> Work task: Retype every line from the start of the entries below down to the line with "(714, 169) = (686, 466): none -> yellow dice", both ends included; skip the pictures.
◇ ◇ ◇ ◇ ◇
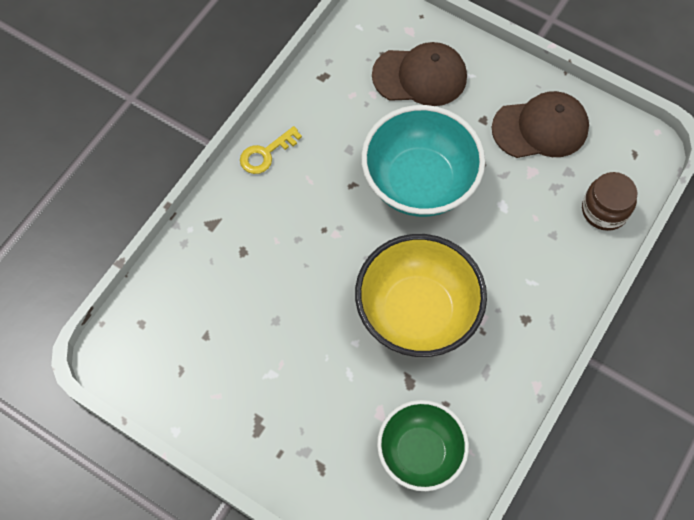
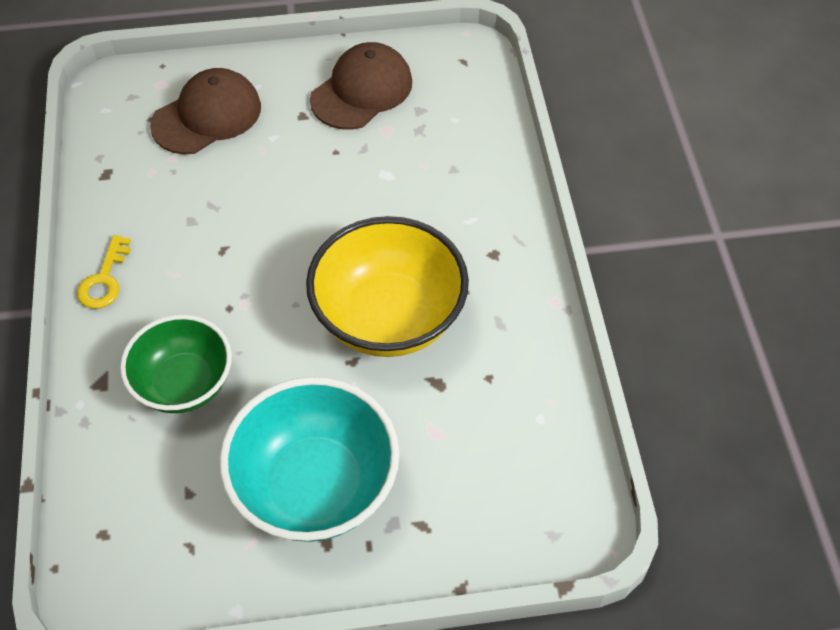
camera: 40 degrees left, 10 degrees down
(419, 182) = (288, 205): turquoise bowl -> turquoise bowl (315, 486)
(420, 452) = (504, 437): green bowl -> green bowl (184, 384)
(604, 210) = (479, 121): brown jar -> none

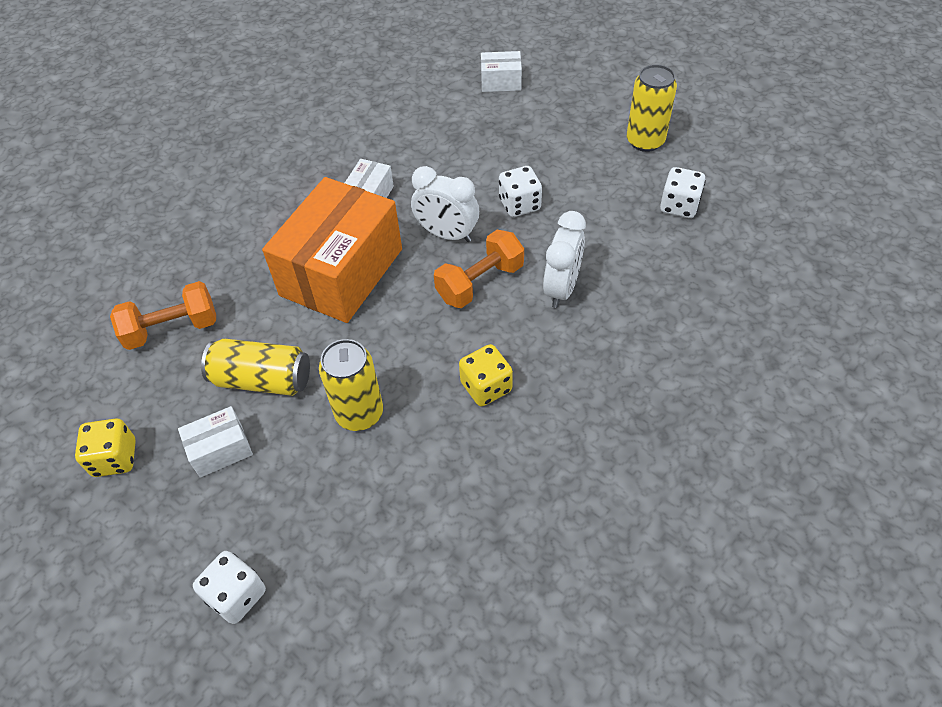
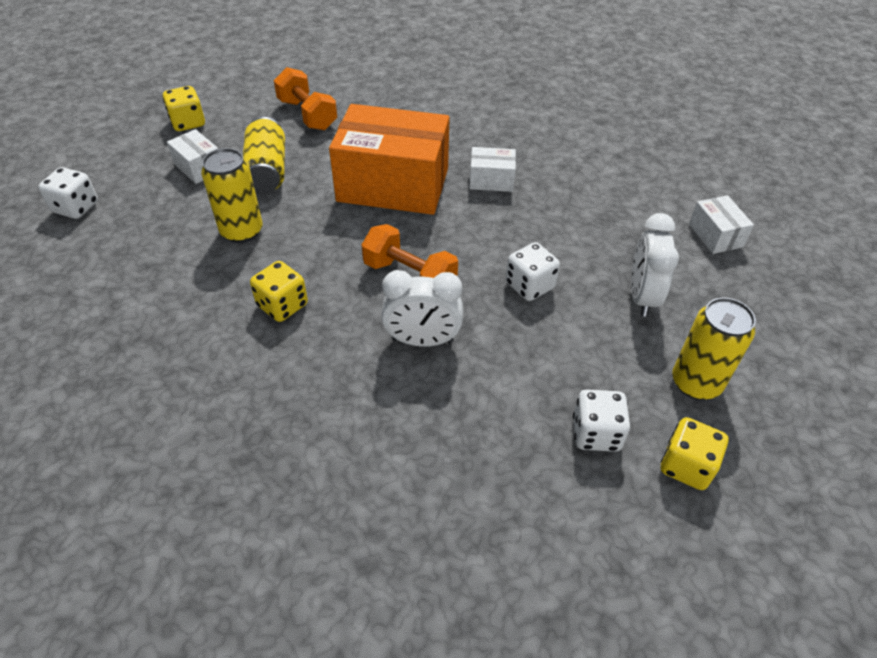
camera: 70 degrees right, 5 degrees down
(447, 234) = (464, 240): white clock -> white clock (642, 297)
(714, 169) = (686, 466): none -> yellow dice

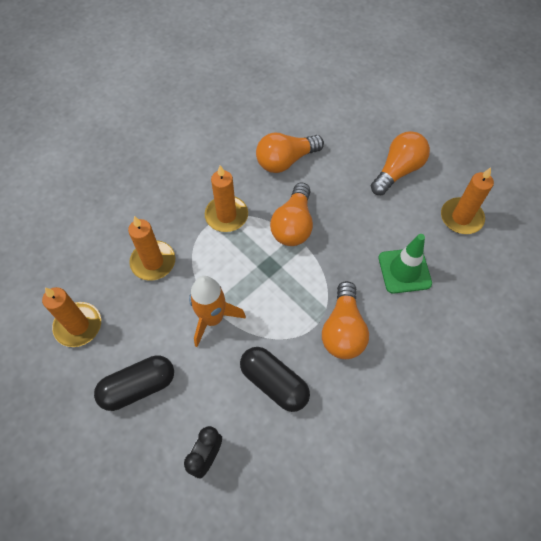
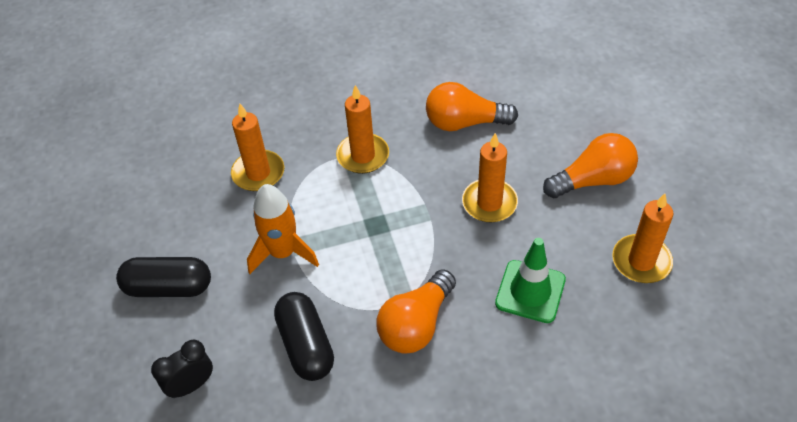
camera: 30 degrees right, 10 degrees down
(78, 325) = (149, 205): orange candle -> orange candle (489, 203)
(293, 225) = (430, 192): orange light bulb -> none

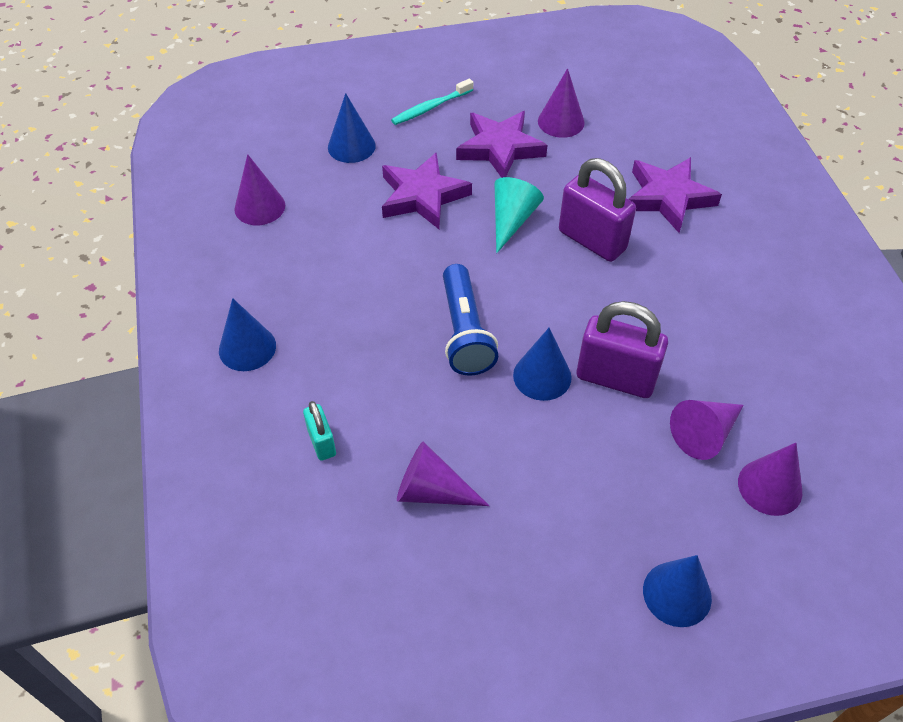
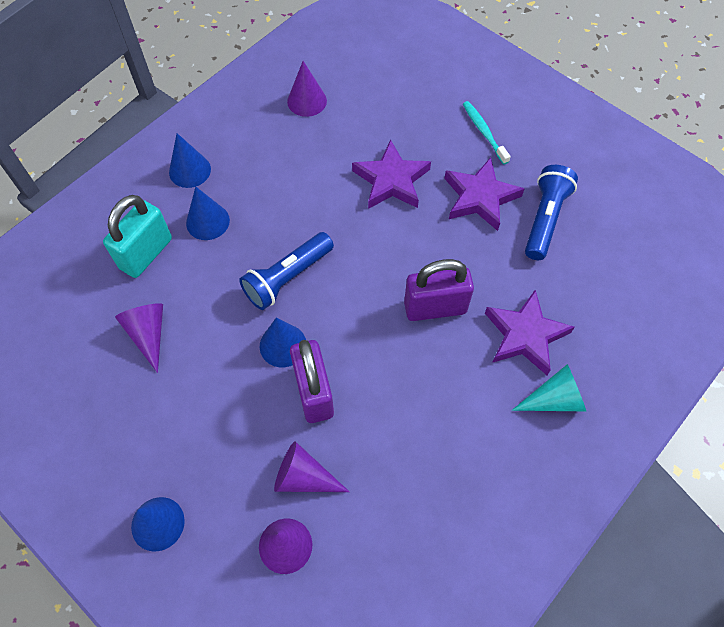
camera: 55 degrees right, 10 degrees up
(322, 442) = (146, 253): turquoise padlock -> turquoise padlock, size x1.90
(351, 146) = (403, 112): blue cone -> blue cone (207, 221)
(430, 107) = (484, 132): turquoise toothbrush -> turquoise toothbrush turned 45 degrees clockwise
(512, 220) = (413, 246): turquoise cone -> turquoise cone (554, 399)
(561, 122) = (545, 219): purple cone -> blue flashlight
(592, 240) = (435, 307): purple padlock -> purple padlock turned 75 degrees clockwise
◇ ◇ ◇ ◇ ◇
> Result:
camera: 40 degrees left, 10 degrees down
(419, 182) = (288, 205): turquoise bowl -> turquoise bowl (315, 486)
(420, 452) = (504, 437): green bowl -> green bowl (184, 384)
(604, 210) = (479, 121): brown jar -> none

camera: 70 degrees right, 5 degrees down
(447, 234) = (464, 240): white clock -> white clock (642, 297)
(714, 169) = (686, 466): none -> yellow dice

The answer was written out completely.